:: Stored data
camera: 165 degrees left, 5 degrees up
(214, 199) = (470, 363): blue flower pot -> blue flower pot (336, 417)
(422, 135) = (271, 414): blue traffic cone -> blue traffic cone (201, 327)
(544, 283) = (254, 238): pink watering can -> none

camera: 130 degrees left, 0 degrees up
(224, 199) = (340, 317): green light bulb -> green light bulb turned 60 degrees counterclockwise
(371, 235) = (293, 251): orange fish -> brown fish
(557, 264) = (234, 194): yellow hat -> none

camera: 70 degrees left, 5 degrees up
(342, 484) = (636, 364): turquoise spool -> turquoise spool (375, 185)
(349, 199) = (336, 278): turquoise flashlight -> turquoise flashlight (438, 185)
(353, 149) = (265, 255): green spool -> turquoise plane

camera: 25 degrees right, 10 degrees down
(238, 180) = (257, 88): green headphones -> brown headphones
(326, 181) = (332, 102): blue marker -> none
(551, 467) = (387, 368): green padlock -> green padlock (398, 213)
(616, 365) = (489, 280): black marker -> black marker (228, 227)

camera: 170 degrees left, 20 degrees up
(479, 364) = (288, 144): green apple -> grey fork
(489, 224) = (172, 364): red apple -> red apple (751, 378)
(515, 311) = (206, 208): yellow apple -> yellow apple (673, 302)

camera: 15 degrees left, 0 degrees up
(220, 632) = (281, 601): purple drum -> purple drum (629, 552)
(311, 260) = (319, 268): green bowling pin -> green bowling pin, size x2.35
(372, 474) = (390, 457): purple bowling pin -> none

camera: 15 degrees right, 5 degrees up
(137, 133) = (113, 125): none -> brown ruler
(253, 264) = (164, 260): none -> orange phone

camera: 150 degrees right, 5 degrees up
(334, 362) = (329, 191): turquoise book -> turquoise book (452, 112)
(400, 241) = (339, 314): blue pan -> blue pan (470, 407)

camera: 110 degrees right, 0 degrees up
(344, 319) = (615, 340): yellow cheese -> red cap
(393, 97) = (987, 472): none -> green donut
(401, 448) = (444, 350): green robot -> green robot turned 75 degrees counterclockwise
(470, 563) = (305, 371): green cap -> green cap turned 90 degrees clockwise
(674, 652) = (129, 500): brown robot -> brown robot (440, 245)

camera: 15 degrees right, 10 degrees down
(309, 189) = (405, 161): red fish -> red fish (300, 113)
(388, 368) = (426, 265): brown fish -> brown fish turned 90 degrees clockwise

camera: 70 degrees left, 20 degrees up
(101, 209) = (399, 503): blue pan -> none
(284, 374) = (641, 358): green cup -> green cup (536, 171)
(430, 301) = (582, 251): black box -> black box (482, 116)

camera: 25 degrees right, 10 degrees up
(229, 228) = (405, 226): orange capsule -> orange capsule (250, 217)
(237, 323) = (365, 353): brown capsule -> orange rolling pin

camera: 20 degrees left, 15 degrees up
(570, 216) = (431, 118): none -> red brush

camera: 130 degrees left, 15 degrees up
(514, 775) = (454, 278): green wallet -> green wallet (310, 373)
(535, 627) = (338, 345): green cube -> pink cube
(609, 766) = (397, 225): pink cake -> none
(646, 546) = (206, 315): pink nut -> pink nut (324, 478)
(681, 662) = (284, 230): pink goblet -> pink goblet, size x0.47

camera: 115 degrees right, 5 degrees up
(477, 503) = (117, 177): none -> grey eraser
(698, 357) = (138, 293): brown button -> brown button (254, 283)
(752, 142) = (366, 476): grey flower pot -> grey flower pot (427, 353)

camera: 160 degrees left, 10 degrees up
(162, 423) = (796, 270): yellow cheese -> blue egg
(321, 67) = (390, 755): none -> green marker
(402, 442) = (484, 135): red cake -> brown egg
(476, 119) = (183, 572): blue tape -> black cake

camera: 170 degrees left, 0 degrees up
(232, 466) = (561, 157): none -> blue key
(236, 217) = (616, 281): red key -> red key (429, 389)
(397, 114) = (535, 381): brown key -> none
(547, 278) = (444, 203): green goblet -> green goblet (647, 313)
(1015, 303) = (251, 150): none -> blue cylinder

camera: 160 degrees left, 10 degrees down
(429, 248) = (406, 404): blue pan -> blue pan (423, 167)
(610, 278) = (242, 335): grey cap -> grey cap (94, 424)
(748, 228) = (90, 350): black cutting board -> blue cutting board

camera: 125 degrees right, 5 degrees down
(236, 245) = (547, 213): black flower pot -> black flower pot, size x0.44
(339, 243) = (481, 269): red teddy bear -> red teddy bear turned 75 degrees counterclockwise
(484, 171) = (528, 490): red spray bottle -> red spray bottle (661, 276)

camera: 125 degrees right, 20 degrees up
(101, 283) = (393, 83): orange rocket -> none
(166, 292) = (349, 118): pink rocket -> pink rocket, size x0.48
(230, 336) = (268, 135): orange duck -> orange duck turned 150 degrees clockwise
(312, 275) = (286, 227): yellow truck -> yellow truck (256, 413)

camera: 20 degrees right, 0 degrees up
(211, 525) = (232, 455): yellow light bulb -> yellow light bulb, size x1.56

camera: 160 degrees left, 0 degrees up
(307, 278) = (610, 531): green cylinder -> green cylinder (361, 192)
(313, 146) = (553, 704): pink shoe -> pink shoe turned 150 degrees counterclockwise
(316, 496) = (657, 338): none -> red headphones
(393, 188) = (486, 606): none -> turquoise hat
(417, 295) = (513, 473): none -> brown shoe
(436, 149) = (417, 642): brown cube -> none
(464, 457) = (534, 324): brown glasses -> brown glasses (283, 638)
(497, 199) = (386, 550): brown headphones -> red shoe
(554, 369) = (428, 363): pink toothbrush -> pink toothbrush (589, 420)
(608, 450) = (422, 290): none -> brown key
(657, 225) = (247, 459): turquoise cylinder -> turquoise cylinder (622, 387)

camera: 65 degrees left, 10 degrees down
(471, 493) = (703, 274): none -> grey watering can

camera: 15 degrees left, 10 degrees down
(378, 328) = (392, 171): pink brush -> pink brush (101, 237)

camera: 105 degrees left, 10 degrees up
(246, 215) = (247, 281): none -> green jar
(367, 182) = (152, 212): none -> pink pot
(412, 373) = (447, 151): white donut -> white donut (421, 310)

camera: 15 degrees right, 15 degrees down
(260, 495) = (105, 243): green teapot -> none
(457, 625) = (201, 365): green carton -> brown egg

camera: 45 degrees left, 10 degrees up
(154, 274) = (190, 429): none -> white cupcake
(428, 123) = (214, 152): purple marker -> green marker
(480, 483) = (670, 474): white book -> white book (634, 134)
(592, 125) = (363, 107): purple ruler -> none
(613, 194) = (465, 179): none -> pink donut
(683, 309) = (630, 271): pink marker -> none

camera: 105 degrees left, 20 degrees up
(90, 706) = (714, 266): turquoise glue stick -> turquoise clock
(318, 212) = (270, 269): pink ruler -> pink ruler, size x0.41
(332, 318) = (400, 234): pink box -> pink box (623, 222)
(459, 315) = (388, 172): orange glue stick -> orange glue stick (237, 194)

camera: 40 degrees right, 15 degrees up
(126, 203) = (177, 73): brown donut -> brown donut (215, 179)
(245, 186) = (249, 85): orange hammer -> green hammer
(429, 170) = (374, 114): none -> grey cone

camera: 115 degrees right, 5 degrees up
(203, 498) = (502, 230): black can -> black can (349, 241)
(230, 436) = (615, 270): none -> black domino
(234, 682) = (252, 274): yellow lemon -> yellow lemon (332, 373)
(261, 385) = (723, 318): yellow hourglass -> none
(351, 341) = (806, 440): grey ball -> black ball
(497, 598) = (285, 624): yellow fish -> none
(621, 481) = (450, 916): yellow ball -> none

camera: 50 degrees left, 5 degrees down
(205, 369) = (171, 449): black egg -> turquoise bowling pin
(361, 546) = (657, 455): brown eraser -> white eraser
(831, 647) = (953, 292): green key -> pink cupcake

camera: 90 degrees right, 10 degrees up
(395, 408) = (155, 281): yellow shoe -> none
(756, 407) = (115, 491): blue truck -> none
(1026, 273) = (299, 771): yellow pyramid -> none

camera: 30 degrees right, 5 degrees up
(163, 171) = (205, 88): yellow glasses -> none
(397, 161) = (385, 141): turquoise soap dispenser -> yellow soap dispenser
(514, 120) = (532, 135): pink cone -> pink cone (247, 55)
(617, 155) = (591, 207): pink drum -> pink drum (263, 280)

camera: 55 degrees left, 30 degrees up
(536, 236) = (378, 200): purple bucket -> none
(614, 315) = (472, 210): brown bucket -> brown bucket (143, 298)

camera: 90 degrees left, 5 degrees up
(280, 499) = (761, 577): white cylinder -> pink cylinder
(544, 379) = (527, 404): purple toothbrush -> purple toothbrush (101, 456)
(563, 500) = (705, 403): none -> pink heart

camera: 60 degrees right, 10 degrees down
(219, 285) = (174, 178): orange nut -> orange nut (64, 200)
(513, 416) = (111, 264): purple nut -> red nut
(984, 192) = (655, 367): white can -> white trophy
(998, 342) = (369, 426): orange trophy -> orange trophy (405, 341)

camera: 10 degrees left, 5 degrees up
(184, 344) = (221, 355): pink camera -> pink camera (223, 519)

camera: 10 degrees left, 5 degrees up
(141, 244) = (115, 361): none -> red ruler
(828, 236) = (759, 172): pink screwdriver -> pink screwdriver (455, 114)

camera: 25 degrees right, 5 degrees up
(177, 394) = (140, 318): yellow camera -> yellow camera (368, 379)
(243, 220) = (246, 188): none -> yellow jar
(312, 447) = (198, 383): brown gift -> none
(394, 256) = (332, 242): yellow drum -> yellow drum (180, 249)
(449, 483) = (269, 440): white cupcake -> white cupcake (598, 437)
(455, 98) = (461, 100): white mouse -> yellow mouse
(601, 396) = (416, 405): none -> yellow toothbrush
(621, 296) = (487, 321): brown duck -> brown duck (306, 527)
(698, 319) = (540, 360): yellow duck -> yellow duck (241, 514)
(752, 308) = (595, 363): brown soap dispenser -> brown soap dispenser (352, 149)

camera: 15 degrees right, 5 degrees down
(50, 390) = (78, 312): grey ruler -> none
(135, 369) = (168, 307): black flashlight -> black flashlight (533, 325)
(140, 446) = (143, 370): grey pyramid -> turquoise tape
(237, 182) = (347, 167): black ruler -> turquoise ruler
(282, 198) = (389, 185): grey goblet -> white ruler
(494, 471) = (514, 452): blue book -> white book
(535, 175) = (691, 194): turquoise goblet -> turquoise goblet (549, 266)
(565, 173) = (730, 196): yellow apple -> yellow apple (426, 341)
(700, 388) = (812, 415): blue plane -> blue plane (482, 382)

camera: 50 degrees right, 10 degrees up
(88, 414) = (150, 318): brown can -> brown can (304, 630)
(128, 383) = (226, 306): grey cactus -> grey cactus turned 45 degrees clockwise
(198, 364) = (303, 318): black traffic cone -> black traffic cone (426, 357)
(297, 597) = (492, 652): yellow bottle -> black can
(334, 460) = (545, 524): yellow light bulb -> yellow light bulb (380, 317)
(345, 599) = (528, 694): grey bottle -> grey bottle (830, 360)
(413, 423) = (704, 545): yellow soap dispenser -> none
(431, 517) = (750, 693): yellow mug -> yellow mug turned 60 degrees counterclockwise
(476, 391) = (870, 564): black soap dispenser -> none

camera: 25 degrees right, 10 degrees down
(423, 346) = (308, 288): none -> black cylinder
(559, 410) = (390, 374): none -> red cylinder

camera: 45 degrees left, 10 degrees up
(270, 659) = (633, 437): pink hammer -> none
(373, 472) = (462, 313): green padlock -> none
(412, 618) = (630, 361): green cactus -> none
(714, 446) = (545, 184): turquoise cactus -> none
::::
#### Work to be completed:
Which lines of the records contain the word "shoe"? Copy each of them.

#### Solution to this exercise:
(313, 146) = (553, 704): pink shoe -> pink shoe turned 150 degrees counterclockwise
(417, 295) = (513, 473): none -> brown shoe
(497, 199) = (386, 550): brown headphones -> red shoe
(395, 408) = (155, 281): yellow shoe -> none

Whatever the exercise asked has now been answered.